Could you copy the data below word for word, beginning with its very first line and continuing through the line that contains "21: (59, 171)"?

## Task input:
■ ■ ■

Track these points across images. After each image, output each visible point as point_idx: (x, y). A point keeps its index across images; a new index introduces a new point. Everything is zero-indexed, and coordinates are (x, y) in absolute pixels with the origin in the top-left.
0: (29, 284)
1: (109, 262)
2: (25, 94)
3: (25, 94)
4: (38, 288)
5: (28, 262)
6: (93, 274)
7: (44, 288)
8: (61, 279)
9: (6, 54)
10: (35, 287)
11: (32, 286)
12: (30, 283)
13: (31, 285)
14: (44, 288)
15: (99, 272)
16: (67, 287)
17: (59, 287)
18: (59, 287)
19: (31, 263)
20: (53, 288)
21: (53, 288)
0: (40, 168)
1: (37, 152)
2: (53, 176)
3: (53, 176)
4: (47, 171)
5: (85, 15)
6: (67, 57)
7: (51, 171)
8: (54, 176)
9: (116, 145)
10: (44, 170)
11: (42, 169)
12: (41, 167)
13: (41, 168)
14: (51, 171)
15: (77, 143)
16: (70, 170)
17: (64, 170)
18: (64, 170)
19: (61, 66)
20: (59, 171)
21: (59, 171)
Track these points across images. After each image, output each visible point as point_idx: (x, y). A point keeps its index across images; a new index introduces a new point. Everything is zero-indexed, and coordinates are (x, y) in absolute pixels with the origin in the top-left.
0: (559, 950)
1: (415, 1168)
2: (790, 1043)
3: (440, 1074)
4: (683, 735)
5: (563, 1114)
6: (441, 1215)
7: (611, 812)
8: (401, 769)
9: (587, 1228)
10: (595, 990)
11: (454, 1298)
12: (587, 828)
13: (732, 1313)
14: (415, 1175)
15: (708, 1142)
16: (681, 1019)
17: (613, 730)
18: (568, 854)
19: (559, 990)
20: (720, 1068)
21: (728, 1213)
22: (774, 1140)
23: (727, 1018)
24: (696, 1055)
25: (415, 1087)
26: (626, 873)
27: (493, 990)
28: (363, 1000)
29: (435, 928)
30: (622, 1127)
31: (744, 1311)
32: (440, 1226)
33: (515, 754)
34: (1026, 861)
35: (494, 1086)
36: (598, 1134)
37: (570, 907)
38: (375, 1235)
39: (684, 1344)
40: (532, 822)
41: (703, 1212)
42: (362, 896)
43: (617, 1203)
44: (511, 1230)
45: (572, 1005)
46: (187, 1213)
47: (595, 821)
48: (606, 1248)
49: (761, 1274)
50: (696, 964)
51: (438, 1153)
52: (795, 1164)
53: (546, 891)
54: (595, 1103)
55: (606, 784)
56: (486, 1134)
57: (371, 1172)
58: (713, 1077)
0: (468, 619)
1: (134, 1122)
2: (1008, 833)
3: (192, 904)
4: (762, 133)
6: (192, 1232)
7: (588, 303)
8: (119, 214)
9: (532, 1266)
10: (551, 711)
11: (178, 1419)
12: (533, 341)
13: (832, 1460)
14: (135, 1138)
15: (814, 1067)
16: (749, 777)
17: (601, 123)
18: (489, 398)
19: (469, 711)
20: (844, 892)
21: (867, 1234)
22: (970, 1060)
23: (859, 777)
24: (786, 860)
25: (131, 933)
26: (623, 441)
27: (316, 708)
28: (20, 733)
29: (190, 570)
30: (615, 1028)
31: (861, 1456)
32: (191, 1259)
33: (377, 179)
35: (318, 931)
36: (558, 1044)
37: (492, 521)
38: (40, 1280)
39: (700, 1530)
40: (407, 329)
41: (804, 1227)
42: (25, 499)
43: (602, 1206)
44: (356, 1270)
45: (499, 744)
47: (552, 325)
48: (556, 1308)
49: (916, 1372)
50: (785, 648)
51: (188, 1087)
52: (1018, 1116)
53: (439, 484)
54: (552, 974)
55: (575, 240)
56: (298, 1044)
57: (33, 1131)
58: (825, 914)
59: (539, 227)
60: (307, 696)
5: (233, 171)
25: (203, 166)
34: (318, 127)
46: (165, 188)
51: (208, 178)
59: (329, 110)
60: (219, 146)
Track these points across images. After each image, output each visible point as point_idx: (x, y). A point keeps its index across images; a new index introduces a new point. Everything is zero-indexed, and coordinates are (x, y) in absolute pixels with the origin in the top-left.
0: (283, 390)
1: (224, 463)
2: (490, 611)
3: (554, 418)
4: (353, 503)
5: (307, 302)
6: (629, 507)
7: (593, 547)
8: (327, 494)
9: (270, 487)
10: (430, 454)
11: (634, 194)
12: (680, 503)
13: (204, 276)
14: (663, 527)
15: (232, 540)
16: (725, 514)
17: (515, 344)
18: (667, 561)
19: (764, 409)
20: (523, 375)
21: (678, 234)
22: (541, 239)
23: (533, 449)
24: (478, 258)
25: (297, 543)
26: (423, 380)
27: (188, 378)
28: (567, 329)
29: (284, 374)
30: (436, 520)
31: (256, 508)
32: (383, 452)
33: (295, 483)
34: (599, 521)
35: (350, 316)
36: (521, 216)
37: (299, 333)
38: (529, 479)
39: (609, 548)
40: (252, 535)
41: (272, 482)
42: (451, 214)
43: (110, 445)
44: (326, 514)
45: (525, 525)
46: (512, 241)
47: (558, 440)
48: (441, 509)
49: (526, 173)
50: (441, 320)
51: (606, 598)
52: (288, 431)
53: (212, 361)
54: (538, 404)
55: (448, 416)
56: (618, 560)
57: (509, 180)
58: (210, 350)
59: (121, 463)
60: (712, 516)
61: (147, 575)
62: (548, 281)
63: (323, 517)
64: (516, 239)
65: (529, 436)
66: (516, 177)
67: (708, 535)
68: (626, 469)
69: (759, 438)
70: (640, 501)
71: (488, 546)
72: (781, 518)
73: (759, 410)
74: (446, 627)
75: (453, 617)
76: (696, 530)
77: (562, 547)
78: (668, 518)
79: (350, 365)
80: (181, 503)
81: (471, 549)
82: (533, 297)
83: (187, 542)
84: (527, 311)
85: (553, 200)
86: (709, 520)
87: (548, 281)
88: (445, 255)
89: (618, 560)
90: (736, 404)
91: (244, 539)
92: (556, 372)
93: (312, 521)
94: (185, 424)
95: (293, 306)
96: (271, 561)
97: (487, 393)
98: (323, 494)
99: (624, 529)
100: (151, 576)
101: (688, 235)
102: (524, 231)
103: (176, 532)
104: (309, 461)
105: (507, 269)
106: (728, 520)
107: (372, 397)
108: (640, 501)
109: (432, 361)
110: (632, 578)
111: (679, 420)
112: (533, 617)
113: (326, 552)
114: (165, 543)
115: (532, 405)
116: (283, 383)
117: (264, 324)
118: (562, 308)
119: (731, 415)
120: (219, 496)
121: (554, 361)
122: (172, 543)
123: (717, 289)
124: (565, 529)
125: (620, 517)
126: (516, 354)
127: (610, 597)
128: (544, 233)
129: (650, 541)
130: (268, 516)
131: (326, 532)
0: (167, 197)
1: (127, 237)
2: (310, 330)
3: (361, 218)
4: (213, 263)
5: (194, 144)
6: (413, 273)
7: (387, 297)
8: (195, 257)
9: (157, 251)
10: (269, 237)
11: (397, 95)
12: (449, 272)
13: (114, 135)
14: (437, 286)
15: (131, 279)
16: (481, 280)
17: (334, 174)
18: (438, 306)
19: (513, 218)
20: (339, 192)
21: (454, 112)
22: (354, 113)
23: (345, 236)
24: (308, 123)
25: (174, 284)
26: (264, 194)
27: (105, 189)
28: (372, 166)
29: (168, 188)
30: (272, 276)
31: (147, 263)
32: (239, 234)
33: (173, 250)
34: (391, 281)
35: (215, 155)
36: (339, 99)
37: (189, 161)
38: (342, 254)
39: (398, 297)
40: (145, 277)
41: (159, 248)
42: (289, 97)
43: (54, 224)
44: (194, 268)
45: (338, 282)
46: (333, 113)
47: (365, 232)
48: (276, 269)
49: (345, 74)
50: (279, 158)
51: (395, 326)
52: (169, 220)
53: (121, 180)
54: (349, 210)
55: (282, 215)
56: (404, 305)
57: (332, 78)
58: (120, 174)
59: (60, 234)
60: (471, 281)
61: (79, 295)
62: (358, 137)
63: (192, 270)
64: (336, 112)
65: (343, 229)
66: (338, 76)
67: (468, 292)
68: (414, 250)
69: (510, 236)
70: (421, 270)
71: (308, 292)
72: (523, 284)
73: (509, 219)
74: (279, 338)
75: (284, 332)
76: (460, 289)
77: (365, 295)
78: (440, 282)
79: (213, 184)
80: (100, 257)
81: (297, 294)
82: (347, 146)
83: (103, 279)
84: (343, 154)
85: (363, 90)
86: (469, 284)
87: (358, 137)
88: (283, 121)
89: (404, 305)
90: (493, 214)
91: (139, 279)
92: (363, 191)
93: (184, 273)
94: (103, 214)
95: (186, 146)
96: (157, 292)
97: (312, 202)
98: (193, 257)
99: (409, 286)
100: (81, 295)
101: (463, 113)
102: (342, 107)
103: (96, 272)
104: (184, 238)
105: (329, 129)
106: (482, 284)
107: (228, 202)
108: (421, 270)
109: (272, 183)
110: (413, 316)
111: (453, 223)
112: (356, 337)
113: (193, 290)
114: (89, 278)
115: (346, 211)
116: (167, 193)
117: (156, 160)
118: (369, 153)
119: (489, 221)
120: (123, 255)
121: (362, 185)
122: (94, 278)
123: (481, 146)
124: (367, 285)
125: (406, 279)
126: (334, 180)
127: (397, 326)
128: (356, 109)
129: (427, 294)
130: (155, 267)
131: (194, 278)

■ ■ ■

## Task result:
Track these points across images. After each image, output each visible point as point_idx: (x, y). A point keeps its index across images; a new index introduces a new point. Everything is zero-indexed, and coordinates are (x, y) in absolute pixels with the origin in the top-left.
0: (29, 284)
1: (109, 262)
2: (25, 94)
3: (25, 94)
4: (38, 288)
5: (28, 262)
6: (93, 274)
7: (44, 288)
8: (61, 279)
9: (6, 54)
10: (35, 287)
11: (32, 286)
12: (30, 283)
13: (31, 285)
14: (44, 288)
15: (99, 272)
16: (67, 287)
17: (59, 287)
18: (59, 287)
19: (31, 263)
20: (53, 288)
21: (53, 288)
0: (40, 168)
1: (37, 152)
2: (53, 176)
3: (53, 176)
4: (47, 171)
5: (85, 15)
6: (67, 57)
7: (51, 171)
8: (54, 176)
9: (116, 145)
10: (44, 170)
11: (42, 169)
12: (41, 167)
13: (41, 168)
14: (51, 171)
15: (77, 143)
16: (70, 170)
17: (64, 170)
18: (64, 170)
19: (61, 66)
20: (59, 171)
21: (59, 171)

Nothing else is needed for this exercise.